- What is required -
Count how many lines of the data below contain the string "tuplet", matching case exactly, and reply with the number alone.

(Items taken from a dataset)
•••••
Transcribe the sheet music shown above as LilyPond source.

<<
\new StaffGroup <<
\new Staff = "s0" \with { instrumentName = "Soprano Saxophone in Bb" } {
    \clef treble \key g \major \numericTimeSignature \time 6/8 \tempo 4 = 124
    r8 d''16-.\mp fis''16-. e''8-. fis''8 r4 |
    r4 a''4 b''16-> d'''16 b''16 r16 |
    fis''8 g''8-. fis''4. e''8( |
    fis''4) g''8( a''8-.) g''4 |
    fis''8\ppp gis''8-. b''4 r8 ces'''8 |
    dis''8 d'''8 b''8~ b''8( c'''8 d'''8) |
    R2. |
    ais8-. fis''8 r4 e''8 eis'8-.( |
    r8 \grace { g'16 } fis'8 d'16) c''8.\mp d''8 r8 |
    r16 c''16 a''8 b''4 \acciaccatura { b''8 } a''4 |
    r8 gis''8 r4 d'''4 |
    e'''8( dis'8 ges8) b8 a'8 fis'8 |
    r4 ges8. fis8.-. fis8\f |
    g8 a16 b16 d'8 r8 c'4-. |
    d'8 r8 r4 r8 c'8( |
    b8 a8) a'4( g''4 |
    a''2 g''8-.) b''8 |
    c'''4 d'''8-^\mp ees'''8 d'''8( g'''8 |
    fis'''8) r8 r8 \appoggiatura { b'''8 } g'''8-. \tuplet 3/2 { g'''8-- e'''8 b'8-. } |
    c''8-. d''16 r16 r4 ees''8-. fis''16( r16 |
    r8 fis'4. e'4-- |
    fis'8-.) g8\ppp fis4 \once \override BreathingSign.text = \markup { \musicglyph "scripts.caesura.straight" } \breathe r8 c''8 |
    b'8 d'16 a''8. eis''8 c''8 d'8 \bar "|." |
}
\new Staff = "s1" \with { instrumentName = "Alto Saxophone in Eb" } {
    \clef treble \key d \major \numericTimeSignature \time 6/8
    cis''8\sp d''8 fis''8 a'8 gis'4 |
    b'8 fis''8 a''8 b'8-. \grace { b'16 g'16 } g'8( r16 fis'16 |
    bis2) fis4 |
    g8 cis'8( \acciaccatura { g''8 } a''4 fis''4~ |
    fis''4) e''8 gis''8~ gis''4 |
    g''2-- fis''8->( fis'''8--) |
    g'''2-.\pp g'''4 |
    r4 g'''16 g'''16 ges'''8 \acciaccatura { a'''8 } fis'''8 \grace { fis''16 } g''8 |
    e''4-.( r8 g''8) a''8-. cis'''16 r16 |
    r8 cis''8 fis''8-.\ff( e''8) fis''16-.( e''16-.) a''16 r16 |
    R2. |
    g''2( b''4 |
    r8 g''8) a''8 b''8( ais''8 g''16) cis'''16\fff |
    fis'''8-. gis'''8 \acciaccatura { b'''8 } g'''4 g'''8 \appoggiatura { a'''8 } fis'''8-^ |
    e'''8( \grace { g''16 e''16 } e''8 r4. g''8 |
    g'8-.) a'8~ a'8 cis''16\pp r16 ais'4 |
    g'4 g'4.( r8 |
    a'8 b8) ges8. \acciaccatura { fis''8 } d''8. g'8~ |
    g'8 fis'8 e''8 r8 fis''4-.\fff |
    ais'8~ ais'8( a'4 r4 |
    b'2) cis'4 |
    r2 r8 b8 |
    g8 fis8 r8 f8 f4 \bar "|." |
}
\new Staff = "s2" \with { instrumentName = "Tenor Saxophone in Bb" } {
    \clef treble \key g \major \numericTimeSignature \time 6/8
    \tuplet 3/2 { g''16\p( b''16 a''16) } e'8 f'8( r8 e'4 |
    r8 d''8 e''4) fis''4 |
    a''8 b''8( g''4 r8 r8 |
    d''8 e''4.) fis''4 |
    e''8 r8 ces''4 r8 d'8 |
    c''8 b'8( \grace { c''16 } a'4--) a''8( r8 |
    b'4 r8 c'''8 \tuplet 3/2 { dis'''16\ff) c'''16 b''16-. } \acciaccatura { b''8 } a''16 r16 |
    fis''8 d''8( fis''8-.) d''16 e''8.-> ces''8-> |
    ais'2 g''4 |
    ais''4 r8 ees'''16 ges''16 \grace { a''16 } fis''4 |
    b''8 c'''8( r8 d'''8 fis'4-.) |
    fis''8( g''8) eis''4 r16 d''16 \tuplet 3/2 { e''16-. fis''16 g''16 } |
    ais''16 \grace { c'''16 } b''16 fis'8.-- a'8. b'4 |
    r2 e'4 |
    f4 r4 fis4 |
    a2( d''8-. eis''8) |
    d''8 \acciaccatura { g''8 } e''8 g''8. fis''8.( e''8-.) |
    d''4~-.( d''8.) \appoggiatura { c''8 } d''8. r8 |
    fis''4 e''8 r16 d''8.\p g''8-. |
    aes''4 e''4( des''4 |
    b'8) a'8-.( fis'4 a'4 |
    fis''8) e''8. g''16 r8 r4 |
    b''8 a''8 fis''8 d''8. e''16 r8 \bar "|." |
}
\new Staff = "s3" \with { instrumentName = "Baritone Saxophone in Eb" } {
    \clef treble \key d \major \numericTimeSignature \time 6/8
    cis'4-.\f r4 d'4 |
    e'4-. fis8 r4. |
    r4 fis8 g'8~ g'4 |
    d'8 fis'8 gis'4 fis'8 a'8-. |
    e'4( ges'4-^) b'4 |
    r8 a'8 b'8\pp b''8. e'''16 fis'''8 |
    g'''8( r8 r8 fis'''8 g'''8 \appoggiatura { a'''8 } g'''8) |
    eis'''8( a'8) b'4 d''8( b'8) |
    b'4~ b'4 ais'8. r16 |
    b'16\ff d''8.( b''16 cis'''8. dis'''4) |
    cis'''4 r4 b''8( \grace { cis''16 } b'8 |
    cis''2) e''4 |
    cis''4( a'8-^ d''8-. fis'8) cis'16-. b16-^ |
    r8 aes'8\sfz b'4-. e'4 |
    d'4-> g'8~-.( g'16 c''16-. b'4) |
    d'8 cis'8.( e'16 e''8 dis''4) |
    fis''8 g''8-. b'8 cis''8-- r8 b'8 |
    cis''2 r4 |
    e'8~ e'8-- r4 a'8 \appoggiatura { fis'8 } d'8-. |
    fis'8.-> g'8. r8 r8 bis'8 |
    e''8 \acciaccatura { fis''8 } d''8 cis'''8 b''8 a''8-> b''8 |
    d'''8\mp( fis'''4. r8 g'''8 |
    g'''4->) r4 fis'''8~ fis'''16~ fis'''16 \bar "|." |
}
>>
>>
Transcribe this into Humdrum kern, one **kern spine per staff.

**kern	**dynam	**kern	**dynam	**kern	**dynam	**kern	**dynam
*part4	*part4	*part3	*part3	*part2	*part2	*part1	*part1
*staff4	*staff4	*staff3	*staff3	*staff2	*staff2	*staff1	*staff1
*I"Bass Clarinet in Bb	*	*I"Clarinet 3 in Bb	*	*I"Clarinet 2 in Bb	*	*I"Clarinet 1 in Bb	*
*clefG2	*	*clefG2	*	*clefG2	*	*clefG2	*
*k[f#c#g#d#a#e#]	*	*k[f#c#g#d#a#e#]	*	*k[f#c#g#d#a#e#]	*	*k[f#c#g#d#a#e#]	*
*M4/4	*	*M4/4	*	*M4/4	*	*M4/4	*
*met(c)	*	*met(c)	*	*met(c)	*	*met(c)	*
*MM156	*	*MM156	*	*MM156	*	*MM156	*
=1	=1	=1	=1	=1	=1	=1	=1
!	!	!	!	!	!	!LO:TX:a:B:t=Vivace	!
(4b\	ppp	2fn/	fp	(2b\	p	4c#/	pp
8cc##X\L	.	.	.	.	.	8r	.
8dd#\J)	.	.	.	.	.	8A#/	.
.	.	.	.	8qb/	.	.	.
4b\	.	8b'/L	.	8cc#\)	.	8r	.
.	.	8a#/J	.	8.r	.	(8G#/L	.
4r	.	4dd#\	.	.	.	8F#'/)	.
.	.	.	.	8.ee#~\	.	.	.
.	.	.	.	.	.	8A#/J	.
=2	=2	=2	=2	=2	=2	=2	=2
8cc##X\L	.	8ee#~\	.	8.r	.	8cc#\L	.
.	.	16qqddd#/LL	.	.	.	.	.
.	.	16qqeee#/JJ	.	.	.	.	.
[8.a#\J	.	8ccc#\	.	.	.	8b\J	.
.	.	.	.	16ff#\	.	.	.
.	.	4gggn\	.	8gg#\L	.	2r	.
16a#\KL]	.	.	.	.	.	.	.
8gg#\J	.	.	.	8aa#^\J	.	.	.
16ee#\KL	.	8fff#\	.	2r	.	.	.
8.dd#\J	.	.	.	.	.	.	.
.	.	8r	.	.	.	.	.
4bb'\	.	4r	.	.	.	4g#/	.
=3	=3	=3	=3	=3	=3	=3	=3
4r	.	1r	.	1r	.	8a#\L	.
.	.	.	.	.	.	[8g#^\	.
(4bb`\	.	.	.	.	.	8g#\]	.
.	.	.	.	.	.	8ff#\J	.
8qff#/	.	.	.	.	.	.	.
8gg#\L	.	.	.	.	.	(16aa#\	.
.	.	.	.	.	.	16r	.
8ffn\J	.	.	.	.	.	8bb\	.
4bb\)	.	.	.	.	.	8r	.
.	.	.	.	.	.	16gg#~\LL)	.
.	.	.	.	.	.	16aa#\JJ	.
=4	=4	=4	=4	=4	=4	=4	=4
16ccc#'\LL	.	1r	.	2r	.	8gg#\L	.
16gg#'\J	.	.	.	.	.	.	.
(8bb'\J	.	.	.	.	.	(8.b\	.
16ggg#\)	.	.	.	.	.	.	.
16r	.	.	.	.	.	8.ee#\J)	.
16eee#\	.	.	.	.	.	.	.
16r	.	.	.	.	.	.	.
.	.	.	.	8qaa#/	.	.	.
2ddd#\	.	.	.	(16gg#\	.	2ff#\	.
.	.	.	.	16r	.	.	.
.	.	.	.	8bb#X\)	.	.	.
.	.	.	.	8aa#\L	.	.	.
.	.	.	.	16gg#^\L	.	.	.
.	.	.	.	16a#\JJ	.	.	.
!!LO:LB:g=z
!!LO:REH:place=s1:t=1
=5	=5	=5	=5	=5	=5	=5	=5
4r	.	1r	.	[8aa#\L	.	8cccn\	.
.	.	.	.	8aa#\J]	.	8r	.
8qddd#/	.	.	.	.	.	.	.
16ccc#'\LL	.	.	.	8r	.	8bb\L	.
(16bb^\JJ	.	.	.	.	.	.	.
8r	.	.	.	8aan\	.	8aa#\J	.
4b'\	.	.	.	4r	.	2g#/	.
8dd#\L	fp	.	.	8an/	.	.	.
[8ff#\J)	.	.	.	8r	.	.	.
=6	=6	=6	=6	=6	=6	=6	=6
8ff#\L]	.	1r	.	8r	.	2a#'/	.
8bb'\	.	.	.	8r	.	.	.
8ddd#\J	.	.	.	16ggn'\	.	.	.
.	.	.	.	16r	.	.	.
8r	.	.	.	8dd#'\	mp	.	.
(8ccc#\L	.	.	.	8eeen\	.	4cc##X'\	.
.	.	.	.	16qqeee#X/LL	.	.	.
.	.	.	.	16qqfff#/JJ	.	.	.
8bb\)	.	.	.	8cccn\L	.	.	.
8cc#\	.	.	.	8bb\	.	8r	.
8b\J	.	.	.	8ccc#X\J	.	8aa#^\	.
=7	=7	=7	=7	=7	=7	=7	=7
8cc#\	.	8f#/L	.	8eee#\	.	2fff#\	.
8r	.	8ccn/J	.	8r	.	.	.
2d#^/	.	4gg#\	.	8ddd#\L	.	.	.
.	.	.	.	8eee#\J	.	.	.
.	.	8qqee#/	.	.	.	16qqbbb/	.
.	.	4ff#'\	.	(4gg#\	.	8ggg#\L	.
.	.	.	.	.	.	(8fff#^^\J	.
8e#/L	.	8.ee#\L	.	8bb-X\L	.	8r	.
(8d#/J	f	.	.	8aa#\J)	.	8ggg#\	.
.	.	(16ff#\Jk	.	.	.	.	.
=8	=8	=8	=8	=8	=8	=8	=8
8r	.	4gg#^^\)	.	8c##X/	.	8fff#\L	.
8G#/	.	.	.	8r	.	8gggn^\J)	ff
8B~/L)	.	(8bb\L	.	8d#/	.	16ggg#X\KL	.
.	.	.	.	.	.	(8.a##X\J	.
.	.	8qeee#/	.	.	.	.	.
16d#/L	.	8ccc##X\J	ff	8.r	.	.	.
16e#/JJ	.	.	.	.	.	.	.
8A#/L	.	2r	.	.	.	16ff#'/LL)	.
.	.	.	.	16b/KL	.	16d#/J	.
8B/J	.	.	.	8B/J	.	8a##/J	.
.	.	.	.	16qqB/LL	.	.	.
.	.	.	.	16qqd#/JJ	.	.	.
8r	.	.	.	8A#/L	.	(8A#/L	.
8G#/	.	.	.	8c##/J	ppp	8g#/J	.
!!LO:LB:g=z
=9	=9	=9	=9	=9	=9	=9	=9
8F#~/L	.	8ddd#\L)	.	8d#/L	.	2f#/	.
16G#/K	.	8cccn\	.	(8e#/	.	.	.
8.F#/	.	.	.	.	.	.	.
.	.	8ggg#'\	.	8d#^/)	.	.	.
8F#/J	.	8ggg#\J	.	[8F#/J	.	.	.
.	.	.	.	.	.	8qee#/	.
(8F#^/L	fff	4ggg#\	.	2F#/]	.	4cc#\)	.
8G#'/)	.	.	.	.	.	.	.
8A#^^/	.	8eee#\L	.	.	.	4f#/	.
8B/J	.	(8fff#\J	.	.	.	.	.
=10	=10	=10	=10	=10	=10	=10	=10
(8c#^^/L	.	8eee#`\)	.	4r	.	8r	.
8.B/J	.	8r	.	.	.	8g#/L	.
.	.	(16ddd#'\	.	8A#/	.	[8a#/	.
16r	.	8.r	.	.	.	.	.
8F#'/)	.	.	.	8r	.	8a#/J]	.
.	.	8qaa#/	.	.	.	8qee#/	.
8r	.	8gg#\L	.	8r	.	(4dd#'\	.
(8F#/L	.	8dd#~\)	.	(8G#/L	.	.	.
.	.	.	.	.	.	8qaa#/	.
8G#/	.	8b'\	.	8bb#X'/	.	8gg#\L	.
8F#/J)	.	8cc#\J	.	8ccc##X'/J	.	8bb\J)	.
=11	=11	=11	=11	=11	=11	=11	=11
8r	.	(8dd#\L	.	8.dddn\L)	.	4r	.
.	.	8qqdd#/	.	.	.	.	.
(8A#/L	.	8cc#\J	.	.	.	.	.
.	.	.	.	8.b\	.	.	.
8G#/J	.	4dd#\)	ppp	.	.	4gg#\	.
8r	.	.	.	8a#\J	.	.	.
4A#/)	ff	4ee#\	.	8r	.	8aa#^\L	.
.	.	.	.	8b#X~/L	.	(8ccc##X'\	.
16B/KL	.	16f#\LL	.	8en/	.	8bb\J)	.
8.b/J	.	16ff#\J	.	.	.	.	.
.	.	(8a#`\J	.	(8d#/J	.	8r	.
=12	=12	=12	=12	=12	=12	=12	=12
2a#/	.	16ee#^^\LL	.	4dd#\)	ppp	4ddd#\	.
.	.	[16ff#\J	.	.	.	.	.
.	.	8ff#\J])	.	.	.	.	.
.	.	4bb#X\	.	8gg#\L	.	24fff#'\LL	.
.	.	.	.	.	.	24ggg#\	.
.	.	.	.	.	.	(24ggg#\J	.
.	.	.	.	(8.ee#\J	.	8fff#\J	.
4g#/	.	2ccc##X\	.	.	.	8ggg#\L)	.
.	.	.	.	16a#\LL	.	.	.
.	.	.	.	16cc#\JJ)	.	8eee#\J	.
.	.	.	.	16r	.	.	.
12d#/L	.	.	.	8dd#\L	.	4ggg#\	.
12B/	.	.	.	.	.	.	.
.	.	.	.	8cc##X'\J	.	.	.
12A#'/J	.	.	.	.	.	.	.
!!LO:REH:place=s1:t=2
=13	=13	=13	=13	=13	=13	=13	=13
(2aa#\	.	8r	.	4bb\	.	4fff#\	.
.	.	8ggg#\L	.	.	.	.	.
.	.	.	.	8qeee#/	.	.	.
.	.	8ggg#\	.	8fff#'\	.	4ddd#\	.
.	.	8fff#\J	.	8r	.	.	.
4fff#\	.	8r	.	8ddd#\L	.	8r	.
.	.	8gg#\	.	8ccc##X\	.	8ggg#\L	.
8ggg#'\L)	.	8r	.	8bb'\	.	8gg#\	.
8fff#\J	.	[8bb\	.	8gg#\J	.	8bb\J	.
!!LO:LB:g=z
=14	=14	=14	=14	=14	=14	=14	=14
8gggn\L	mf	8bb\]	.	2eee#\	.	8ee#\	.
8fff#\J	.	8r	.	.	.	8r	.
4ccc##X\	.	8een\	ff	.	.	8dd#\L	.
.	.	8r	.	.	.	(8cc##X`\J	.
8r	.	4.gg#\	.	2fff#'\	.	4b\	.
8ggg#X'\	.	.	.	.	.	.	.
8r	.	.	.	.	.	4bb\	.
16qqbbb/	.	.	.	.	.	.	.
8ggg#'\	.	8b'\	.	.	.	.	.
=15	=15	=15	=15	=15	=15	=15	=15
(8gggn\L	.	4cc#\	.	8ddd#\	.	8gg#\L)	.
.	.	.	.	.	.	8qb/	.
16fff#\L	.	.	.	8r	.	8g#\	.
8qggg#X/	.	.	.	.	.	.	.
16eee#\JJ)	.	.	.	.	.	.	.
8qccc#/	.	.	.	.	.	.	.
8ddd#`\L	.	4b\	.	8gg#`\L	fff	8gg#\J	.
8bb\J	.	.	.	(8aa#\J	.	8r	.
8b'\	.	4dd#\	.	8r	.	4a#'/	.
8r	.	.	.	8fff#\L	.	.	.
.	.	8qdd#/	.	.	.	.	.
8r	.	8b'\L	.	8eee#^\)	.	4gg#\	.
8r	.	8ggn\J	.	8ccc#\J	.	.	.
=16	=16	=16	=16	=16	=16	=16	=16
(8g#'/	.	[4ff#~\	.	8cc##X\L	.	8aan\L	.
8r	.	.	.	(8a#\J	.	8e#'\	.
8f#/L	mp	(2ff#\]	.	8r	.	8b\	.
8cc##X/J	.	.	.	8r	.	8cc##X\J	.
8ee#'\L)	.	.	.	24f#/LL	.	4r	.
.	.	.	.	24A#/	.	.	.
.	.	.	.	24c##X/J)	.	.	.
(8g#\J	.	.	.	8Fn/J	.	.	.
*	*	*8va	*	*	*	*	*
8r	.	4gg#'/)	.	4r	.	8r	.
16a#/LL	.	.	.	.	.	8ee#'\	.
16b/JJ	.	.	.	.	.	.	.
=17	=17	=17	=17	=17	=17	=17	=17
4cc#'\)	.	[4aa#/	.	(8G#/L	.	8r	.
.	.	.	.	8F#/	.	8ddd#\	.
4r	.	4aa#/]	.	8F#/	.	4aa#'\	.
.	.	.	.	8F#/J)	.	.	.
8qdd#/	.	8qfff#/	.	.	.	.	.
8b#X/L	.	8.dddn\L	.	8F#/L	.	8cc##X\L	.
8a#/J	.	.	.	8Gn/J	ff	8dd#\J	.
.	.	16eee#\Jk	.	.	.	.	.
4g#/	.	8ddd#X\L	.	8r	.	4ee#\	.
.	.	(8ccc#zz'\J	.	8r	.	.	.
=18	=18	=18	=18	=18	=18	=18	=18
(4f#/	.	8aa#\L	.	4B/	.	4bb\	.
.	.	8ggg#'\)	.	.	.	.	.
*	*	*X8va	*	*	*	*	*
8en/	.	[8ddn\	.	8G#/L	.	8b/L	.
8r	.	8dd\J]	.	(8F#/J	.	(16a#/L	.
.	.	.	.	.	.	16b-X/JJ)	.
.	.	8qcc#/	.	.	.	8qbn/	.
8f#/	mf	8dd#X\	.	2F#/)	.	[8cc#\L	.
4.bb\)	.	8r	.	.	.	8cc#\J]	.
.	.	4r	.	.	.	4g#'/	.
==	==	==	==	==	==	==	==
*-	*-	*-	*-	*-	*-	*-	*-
•••••
- Solved problem -
4